DATA SHOWN:
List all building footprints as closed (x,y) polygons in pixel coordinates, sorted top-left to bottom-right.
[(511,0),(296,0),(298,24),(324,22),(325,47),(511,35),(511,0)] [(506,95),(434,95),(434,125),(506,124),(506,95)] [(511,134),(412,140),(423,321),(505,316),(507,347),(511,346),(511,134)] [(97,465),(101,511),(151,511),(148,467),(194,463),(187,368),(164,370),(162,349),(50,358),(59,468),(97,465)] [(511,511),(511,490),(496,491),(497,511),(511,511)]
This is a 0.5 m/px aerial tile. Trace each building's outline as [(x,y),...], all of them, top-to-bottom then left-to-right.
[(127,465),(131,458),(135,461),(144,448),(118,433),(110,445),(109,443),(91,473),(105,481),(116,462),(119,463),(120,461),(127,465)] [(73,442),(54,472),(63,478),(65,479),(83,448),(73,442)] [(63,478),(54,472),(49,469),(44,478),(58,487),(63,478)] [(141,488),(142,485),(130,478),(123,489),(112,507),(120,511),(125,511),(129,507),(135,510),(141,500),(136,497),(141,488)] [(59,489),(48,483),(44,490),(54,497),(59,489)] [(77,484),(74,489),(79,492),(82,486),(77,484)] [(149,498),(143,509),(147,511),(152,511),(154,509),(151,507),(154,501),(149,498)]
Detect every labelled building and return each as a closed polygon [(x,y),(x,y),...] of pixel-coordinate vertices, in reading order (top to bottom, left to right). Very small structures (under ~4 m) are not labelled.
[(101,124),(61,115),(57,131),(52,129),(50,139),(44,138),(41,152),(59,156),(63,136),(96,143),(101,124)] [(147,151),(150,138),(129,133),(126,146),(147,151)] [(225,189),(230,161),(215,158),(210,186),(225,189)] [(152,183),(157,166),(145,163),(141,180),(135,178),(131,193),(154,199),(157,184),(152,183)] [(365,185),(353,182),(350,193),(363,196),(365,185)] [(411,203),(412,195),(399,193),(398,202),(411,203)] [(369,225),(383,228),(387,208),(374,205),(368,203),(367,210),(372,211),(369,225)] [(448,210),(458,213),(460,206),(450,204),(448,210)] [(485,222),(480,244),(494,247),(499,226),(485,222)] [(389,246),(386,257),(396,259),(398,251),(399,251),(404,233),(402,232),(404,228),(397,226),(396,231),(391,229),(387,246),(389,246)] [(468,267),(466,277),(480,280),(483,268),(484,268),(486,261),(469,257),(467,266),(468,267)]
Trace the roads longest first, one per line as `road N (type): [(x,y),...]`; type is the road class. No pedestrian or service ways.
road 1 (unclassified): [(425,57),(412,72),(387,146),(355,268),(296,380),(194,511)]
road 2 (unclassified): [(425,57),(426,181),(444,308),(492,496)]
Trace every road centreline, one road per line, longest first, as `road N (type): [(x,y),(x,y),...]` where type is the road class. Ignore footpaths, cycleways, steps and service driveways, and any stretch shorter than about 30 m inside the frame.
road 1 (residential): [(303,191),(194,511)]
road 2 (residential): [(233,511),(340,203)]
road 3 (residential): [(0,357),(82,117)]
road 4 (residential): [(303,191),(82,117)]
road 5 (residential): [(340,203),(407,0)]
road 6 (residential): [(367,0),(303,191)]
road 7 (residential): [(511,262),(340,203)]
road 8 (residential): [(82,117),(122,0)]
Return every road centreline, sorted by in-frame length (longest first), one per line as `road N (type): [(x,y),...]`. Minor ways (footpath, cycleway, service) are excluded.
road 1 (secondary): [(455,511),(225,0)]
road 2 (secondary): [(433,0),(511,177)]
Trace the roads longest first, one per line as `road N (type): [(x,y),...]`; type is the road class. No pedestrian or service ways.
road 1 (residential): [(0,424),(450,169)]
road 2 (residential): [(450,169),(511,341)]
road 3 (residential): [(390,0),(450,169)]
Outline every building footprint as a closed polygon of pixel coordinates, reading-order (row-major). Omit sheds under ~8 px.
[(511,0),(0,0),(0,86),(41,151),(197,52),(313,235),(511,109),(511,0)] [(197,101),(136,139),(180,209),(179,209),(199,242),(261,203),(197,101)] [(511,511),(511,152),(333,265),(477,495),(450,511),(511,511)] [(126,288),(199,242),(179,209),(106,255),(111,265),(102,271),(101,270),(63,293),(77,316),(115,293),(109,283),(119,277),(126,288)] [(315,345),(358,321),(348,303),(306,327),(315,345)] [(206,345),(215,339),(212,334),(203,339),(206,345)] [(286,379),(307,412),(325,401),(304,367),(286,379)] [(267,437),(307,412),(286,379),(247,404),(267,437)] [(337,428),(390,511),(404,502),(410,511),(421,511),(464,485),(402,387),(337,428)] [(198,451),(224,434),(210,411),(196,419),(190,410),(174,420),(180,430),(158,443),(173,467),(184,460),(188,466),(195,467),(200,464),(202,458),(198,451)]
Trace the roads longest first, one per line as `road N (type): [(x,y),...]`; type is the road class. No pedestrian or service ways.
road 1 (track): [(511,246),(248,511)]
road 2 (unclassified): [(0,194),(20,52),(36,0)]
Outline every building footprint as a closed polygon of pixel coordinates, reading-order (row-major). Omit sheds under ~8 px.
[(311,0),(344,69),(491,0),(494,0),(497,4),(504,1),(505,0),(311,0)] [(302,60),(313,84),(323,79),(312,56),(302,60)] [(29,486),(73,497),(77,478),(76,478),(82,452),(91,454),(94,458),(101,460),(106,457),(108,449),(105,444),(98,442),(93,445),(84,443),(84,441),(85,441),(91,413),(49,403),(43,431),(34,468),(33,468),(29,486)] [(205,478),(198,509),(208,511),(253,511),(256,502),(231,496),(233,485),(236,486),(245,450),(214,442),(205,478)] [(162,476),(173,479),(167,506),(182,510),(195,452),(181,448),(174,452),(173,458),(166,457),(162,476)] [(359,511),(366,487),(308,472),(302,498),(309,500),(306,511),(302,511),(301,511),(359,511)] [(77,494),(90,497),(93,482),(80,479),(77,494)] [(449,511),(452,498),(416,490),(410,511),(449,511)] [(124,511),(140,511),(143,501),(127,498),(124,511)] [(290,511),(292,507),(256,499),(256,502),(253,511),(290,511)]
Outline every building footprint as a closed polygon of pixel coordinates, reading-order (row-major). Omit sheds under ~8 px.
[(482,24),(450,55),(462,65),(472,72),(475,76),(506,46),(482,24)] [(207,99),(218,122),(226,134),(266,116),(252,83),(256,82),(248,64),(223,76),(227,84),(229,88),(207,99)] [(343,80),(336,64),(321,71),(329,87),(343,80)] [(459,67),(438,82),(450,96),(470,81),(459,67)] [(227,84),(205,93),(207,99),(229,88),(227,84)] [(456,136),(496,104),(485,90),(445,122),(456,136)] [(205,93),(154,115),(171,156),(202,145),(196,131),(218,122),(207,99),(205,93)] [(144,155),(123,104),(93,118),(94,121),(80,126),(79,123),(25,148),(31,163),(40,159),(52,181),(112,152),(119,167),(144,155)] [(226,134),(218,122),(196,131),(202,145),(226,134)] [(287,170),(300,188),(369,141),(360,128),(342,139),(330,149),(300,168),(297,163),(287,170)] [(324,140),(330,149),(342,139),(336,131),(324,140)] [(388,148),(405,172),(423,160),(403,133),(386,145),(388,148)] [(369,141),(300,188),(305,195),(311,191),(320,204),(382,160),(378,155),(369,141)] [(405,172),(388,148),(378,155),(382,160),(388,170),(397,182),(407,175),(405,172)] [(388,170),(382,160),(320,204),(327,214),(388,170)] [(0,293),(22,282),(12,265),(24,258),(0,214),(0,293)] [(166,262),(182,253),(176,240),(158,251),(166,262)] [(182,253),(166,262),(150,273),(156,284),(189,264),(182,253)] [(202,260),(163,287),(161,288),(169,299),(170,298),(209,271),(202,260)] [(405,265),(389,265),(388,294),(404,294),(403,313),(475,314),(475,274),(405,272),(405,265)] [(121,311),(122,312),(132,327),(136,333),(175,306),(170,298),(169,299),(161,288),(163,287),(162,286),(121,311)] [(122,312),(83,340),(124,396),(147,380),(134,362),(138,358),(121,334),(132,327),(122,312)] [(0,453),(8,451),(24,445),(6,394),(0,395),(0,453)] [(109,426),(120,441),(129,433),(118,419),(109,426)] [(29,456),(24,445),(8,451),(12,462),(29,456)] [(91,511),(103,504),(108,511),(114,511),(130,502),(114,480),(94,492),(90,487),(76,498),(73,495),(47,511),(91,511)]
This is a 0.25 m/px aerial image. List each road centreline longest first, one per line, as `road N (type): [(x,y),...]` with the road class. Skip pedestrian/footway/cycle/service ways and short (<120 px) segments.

YOUR TASK: Count the lines above that contain the string "This". Reply with the number only.

THE REPLY: 2